§ **The data**:
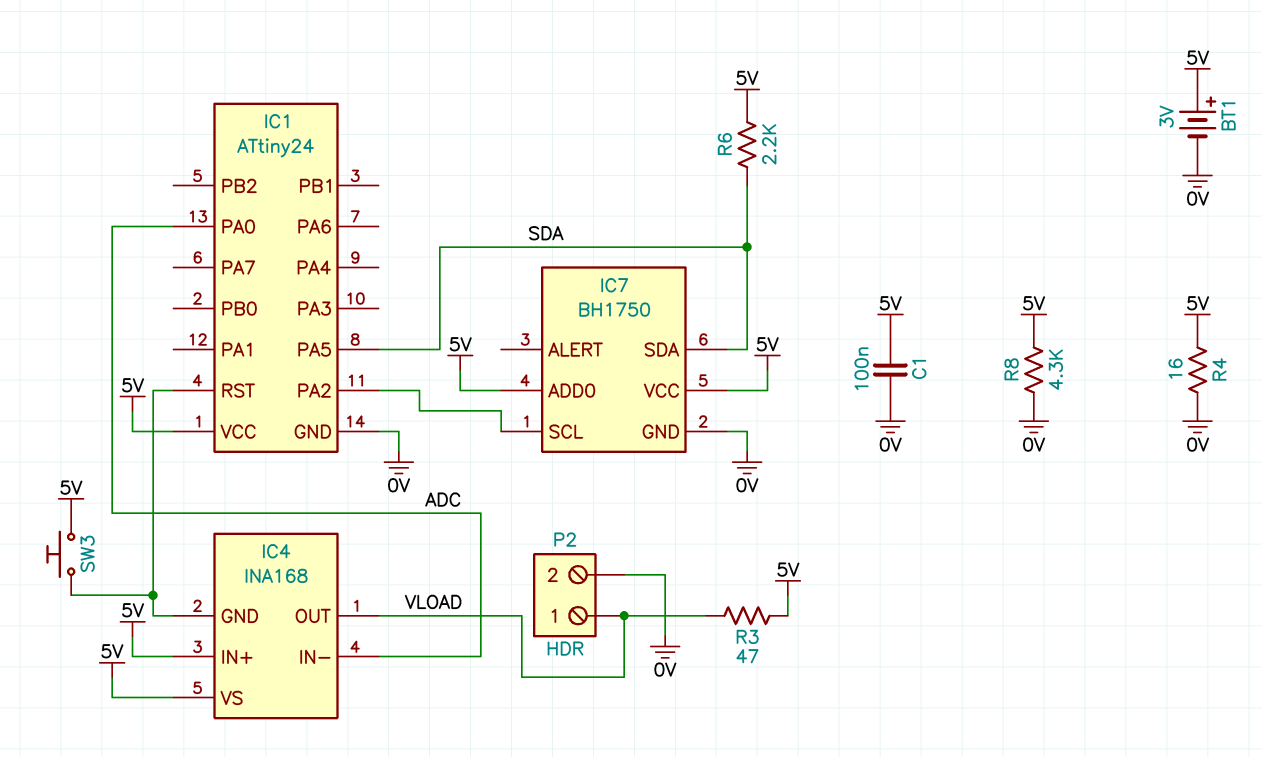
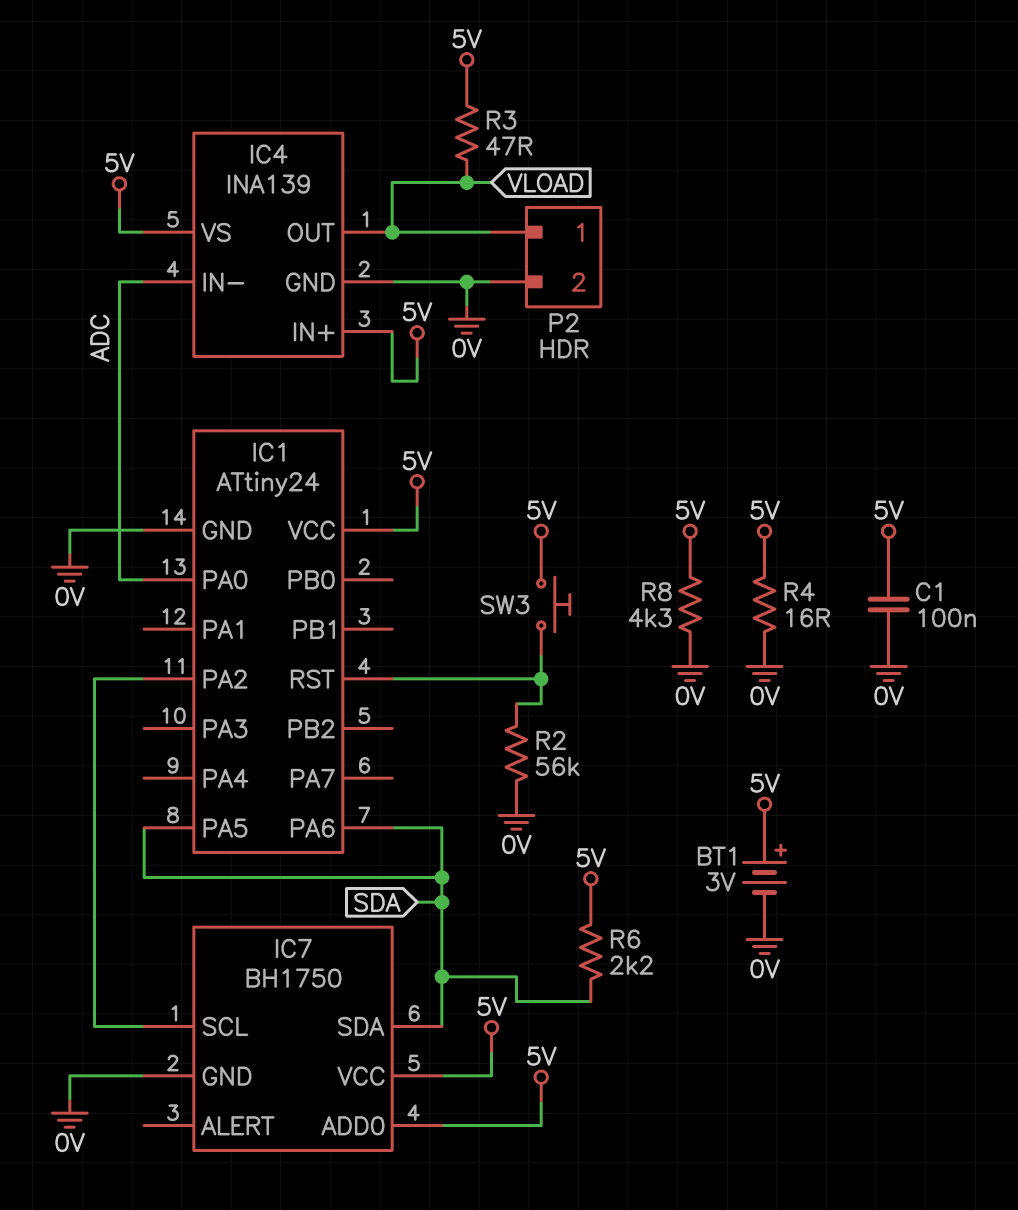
IC1 pin PA6: none -> SDA
IC4: INA168 -> INA139
IC4 pin GND: IC1/RST -> 0V
R2: none -> 56k (0V, IC1/RST)

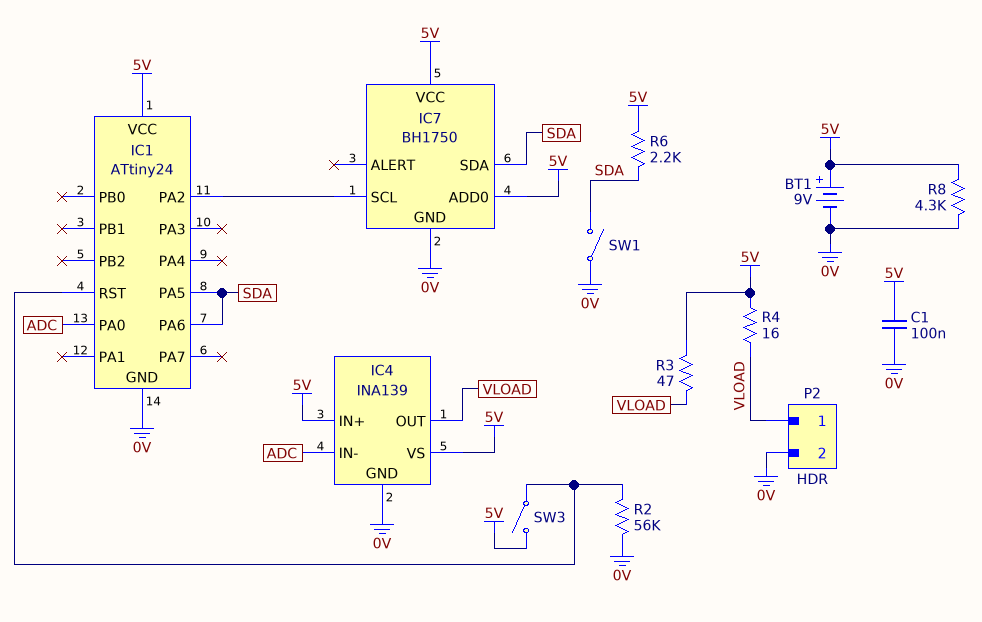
BT1: 3V (plus 5V, minus 0V) -> 9V (plus 5V, minus 0V)
R4: 16 (0V, 5V) -> 16 (5V, VLOAD)
SW1: none -> switch (0V, SDA)
SW3: button (5V, IC1/RST) -> switch (5V, IC1/RST)

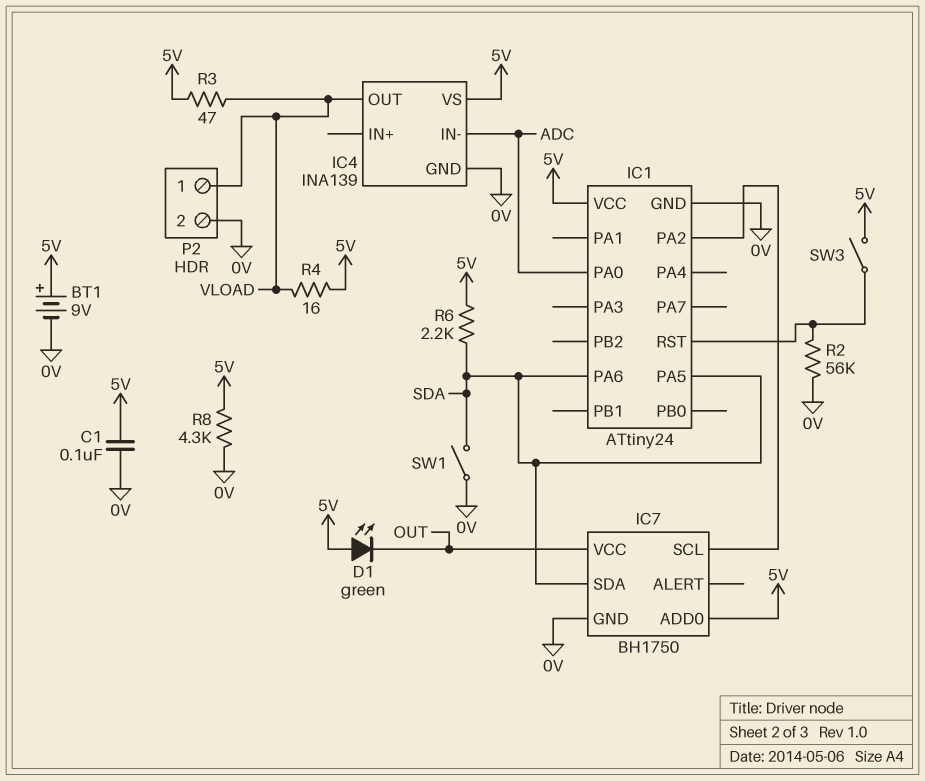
D1: none -> LED green (A 5V, K OUT)
IC4 pin IN+: 5V -> none
IC7 pin VCC: 5V -> OUT

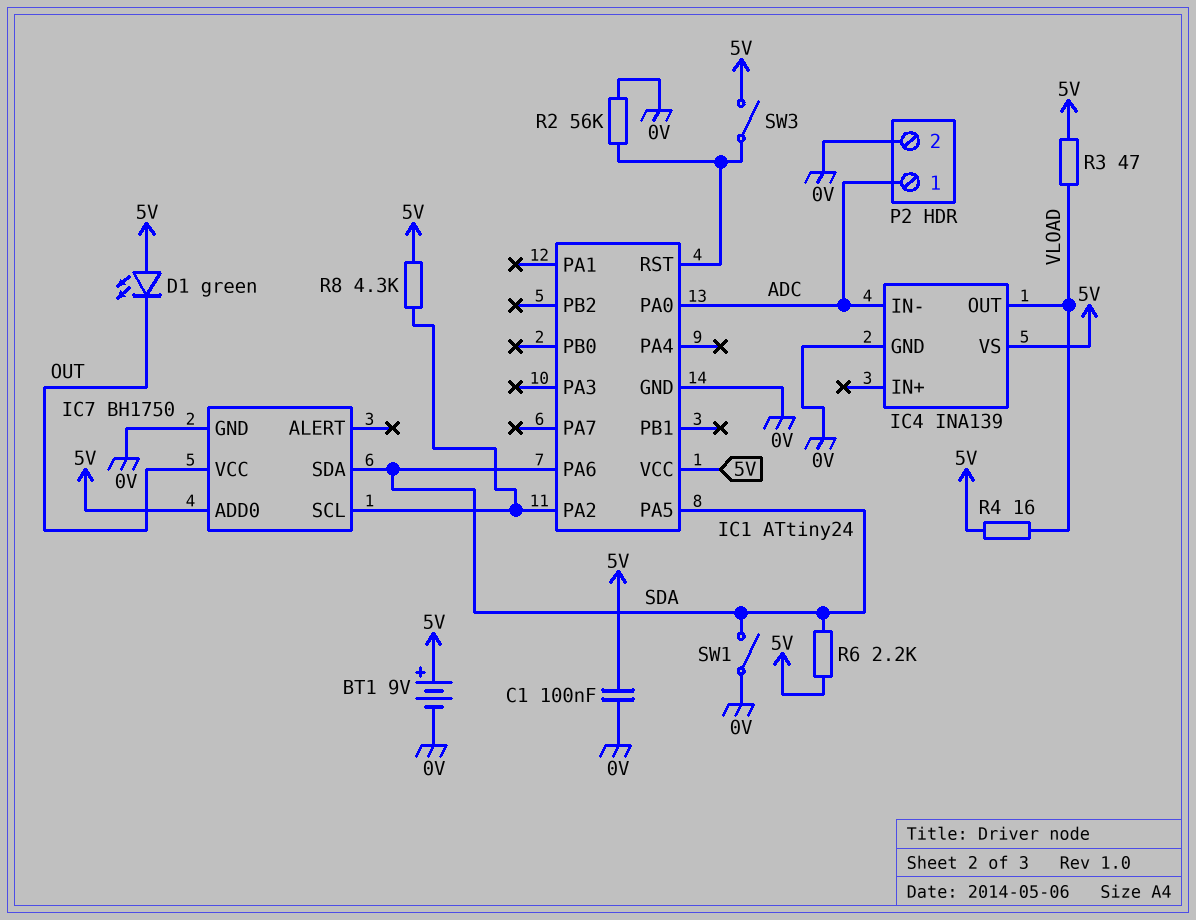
P2 pin 1: VLOAD -> ADC
R8: 4.3k (0V, 5V) -> 4.3k (5V, IC1/PA2)

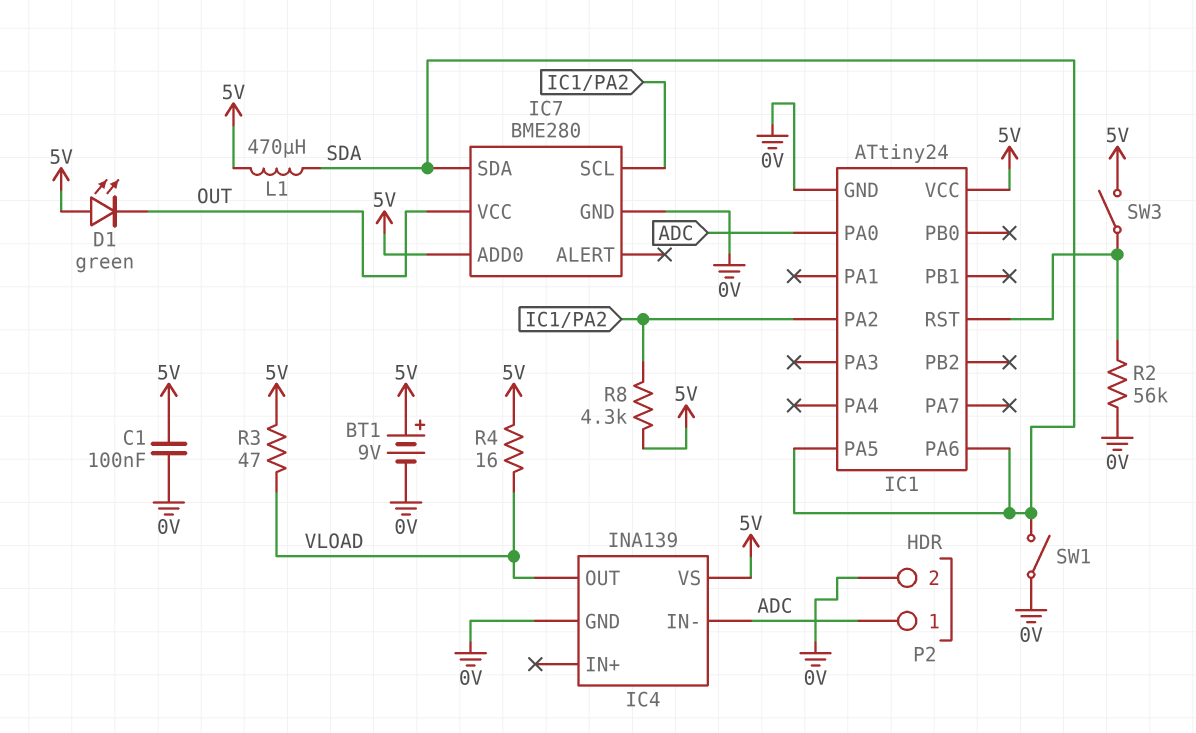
IC7: BH1750 -> BME280
L1: none -> 470uH (5V, SDA)
R6: 2.2k (5V, SDA) -> none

§ **Task details**:
Transcribe exactly the span of lines that opens with the line holding "R8: 4.3k (0V, 5V) -> 4.3k (5V, IC1/PA2)" and closes with the last line of the entries above. Omit pictures.

§ **Result of this exercise**:
R8: 4.3k (0V, 5V) -> 4.3k (5V, IC1/PA2)

IC7: BH1750 -> BME280
L1: none -> 470uH (5V, SDA)
R6: 2.2k (5V, SDA) -> none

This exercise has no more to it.